To be done
List every line in the rows below that contains the string "clef". Matching is case-sensitive.
## start
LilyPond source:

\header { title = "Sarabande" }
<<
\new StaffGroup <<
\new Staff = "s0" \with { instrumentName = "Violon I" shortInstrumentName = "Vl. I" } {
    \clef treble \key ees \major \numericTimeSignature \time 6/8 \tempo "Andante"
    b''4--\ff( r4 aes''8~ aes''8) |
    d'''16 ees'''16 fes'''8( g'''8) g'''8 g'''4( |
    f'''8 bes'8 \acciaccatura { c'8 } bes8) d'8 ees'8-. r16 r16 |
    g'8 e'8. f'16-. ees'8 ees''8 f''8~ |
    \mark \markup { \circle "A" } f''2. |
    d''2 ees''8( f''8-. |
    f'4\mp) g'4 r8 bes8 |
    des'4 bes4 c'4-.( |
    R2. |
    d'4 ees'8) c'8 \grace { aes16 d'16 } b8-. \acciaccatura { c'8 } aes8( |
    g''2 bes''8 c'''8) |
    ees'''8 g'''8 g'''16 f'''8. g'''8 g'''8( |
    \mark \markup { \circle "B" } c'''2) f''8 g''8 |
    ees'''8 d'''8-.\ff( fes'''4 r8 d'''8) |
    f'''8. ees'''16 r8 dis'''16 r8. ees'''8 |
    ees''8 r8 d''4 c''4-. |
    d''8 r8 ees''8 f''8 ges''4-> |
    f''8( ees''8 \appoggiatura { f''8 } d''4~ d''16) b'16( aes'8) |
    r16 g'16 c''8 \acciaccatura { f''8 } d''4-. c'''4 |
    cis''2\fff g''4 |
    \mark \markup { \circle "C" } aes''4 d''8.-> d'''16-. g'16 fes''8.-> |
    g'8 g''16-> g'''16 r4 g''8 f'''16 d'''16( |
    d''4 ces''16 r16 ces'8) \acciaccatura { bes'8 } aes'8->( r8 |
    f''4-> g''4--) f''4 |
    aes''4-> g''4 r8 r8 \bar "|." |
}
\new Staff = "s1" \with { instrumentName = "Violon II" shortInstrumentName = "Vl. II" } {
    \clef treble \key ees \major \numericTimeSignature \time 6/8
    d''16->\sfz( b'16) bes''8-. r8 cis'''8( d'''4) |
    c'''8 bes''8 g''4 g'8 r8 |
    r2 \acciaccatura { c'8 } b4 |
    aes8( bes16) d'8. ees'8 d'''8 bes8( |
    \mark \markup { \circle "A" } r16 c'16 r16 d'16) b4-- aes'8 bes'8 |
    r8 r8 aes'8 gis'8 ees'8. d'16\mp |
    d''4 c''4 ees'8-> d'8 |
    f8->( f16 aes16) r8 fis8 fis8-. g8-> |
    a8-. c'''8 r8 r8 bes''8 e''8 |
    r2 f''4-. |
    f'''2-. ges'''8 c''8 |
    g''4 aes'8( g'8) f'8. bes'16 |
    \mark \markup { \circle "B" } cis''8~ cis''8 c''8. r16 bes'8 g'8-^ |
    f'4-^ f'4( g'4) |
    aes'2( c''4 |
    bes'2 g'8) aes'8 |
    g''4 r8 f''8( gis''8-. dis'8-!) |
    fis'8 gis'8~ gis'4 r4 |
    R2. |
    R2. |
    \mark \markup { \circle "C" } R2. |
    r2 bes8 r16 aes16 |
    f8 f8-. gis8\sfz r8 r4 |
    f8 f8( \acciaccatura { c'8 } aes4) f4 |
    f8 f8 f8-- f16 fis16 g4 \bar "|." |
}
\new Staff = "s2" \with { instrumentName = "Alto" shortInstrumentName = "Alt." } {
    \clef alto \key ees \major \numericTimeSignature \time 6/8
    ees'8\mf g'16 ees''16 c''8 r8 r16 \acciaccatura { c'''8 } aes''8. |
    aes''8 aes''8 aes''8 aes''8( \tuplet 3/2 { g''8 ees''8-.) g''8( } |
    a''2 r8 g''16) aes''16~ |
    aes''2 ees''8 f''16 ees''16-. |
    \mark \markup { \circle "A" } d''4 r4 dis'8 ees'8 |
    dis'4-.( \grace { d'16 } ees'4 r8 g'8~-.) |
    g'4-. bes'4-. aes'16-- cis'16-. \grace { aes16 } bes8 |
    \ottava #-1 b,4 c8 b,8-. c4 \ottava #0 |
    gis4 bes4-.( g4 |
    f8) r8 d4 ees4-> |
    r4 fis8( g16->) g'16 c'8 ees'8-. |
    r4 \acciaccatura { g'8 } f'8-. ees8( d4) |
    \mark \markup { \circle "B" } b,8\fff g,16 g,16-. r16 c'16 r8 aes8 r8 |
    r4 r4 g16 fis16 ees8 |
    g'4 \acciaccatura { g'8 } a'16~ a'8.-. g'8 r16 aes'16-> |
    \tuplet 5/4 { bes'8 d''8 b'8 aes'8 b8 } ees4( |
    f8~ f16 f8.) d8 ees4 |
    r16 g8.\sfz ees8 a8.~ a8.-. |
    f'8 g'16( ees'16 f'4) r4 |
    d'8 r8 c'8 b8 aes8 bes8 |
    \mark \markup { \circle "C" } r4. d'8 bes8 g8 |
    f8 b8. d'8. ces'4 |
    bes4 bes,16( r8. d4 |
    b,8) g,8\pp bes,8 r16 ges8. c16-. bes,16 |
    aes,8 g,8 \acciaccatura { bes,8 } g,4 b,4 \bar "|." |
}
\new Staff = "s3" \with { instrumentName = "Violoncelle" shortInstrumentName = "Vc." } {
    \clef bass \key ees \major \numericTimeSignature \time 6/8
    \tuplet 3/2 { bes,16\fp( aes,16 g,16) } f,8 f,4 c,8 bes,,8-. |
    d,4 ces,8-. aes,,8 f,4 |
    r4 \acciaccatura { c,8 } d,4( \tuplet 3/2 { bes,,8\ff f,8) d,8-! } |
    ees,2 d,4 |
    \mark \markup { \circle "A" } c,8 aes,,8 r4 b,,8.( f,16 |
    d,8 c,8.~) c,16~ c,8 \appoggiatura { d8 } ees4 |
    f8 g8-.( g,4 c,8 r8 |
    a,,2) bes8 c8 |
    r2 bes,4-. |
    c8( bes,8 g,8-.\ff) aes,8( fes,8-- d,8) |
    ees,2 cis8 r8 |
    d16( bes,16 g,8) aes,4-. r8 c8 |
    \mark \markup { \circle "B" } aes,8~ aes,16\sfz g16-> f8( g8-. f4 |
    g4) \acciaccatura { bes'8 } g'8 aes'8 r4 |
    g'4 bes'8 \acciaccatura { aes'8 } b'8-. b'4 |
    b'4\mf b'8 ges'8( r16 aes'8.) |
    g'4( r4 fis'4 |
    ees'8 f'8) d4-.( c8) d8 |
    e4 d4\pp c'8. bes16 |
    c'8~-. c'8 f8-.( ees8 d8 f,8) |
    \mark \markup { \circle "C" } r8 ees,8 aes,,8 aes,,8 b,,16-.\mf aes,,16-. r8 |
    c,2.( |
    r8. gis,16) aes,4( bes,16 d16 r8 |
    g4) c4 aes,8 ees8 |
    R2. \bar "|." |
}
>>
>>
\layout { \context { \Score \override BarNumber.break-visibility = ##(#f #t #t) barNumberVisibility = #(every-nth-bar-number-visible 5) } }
## end
Result of the exercise
    \clef treble \key ees \major \numericTimeSignature \time 6/8 \tempo "Andante"
    \clef treble \key ees \major \numericTimeSignature \time 6/8
    \clef alto \key ees \major \numericTimeSignature \time 6/8
    \clef bass \key ees \major \numericTimeSignature \time 6/8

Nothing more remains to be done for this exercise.